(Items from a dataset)
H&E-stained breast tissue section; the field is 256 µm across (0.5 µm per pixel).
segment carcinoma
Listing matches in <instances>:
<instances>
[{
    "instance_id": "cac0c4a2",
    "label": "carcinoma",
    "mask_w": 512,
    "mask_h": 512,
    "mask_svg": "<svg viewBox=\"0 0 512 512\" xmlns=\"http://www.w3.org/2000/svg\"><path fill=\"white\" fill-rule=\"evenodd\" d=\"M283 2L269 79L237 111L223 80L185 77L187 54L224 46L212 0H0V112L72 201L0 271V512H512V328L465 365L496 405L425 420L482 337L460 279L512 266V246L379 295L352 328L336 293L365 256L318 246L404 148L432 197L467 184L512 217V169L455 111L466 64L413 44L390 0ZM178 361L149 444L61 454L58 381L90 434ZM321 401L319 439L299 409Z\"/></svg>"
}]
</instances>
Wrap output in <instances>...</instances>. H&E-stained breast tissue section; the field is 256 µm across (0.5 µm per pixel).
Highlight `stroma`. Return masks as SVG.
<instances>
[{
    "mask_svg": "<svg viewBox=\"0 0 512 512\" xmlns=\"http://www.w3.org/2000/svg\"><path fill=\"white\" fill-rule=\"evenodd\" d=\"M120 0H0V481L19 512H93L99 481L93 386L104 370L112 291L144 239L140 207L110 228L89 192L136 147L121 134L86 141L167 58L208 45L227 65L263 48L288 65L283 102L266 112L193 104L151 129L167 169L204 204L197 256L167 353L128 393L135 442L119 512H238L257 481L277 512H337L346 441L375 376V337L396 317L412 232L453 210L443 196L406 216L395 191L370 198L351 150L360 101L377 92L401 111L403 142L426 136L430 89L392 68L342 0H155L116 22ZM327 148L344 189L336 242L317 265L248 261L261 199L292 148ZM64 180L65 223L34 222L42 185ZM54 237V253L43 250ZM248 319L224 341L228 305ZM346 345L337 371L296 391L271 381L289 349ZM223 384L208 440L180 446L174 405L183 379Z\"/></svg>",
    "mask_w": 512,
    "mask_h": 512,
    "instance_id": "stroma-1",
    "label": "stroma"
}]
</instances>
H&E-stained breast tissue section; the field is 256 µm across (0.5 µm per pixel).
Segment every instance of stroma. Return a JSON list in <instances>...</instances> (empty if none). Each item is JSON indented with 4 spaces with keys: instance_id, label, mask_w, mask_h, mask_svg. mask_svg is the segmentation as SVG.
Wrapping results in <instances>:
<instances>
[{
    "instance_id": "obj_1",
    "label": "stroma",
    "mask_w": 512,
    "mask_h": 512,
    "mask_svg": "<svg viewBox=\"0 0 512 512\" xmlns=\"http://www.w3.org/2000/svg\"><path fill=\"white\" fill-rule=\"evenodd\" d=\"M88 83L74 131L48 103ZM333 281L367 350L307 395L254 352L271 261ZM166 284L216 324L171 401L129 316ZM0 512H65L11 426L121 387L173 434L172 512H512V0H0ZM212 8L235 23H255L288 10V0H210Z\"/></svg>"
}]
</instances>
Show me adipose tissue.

◆ What is needed
Repeat the listing above without any change.

◆ The answer
H&E-stained breast tissue section; the field is 256 µm across (0.5 µm per pixel).
segment carcinoma
Listing matches in <instances>:
<instances>
[{
    "instance_id": "cac0c4a2",
    "label": "carcinoma",
    "mask_w": 512,
    "mask_h": 512,
    "mask_svg": "<svg viewBox=\"0 0 512 512\" xmlns=\"http://www.w3.org/2000/svg\"><path fill=\"white\" fill-rule=\"evenodd\" d=\"M283 2L269 79L237 111L223 80L185 77L187 54L224 46L212 0H0V112L72 201L0 271V512H512V328L465 365L496 405L425 420L482 337L460 279L512 266V246L379 295L352 328L336 293L365 256L318 246L404 148L432 197L467 184L512 217V169L455 111L466 64L413 44L390 0ZM178 361L149 444L61 454L58 381L90 434ZM321 401L319 439L299 409Z\"/></svg>"
}]
</instances>
Wrap output in <instances>...</instances>. H&E-stained breast tissue section; the field is 256 µm across (0.5 µm per pixel).
Highlight `stroma`. Return masks as SVG.
<instances>
[{
    "mask_svg": "<svg viewBox=\"0 0 512 512\" xmlns=\"http://www.w3.org/2000/svg\"><path fill=\"white\" fill-rule=\"evenodd\" d=\"M120 0H0V481L19 512H93L99 481L93 386L104 370L112 291L144 239L140 207L110 228L89 192L136 147L121 134L86 141L167 58L208 45L227 65L263 48L288 65L283 102L266 112L193 104L151 129L167 169L204 204L197 256L167 353L128 393L135 442L119 512H238L257 481L277 512H337L346 441L375 376V337L396 317L412 232L453 210L443 196L406 216L395 191L370 198L351 150L360 101L377 92L401 111L403 142L426 136L430 89L392 68L342 0H155L116 22ZM327 148L344 189L336 242L317 265L248 261L261 199L292 148ZM64 180L65 223L34 222L42 185ZM54 237V253L43 250ZM248 319L224 341L228 305ZM346 345L337 371L296 391L271 381L289 349ZM223 384L208 440L180 446L174 405L183 379Z\"/></svg>",
    "mask_w": 512,
    "mask_h": 512,
    "instance_id": "stroma-1",
    "label": "stroma"
}]
</instances>
H&E-stained breast tissue section; the field is 256 µm across (0.5 µm per pixel).
Segment every instance of stroma. Return a JSON list in <instances>...</instances> (empty if none). Each item is JSON indented with 4 spaces with keys: instance_id, label, mask_w, mask_h, mask_svg. mask_svg is the segmentation as SVG.
Wrapping results in <instances>:
<instances>
[{
    "instance_id": "obj_1",
    "label": "stroma",
    "mask_w": 512,
    "mask_h": 512,
    "mask_svg": "<svg viewBox=\"0 0 512 512\" xmlns=\"http://www.w3.org/2000/svg\"><path fill=\"white\" fill-rule=\"evenodd\" d=\"M88 83L74 131L48 103ZM333 281L367 350L307 395L254 352L271 261ZM166 284L216 324L171 401L129 316ZM0 512H65L11 426L121 387L173 434L172 512H512V0H0ZM212 8L235 23H255L288 10V0H210Z\"/></svg>"
}]
</instances>
Show me adipose tissue.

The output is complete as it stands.